▸ **RECORDS FOR THE EXERCISE**:
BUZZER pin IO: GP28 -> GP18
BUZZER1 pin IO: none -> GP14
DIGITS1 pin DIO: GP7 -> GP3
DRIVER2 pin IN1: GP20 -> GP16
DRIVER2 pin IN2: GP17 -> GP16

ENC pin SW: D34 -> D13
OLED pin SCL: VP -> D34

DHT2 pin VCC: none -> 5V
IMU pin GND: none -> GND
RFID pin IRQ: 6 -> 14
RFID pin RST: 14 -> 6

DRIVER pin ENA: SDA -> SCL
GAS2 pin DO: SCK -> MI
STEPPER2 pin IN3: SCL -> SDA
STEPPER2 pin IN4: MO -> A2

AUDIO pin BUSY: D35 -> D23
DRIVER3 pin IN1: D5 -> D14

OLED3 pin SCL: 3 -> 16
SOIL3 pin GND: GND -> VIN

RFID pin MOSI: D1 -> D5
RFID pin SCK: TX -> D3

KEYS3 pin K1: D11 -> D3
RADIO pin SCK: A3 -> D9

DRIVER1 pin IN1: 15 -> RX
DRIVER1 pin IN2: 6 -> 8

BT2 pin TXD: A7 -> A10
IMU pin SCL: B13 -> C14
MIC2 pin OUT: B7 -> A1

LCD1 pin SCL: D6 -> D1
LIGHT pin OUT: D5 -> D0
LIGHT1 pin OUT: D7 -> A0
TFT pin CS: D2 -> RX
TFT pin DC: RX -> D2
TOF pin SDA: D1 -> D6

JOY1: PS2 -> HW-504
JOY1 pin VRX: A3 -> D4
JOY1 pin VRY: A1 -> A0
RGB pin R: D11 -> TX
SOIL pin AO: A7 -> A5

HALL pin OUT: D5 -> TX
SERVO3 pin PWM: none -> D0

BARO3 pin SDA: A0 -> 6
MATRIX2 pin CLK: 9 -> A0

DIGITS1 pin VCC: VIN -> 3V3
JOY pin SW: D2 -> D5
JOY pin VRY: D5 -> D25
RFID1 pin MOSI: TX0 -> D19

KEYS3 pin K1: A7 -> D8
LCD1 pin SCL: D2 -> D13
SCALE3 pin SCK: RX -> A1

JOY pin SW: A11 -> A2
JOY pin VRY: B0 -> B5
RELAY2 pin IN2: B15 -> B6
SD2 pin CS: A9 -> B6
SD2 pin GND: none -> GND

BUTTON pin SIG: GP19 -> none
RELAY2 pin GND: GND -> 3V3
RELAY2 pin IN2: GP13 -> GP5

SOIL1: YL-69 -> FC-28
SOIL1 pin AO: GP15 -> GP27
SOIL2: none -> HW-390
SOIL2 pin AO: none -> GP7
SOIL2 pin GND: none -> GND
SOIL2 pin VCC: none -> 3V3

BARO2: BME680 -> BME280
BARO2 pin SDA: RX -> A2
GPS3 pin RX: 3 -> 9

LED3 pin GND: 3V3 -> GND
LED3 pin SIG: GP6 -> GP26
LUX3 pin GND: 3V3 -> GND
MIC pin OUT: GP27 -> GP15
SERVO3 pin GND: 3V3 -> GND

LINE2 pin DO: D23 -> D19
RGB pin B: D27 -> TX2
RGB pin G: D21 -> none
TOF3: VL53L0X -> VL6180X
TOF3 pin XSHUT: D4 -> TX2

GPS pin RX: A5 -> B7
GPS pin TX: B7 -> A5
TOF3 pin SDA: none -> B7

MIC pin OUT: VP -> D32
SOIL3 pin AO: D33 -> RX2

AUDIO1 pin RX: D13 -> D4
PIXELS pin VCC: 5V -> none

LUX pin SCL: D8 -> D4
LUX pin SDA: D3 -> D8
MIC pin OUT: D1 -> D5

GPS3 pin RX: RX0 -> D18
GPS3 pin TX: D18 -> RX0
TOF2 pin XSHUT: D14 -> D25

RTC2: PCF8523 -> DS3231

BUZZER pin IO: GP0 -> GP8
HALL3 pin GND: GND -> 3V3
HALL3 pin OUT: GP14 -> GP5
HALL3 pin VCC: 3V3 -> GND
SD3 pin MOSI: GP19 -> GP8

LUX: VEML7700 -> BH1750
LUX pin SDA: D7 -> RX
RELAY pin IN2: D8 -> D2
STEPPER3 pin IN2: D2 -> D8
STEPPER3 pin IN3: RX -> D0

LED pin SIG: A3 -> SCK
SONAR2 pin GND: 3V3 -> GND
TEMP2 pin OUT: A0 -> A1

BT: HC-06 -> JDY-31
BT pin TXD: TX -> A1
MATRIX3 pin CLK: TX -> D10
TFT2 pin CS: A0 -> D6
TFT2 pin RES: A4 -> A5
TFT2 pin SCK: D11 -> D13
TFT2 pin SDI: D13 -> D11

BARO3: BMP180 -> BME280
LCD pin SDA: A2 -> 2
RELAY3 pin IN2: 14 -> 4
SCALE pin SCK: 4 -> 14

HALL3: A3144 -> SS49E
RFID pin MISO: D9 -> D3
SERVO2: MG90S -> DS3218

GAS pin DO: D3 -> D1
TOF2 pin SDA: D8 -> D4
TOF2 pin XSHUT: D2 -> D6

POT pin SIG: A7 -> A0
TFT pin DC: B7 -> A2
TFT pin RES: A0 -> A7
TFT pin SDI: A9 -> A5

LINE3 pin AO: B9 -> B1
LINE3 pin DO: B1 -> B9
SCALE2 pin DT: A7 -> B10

▸ **WHAT IS EXPECTED**: Every line of the listing that includes the word "XSHUT" must be copied.

▸ **RESPONSE TO THE EXERCISE**:
TOF3 pin XSHUT: D4 -> TX2
TOF2 pin XSHUT: D14 -> D25
TOF2 pin XSHUT: D2 -> D6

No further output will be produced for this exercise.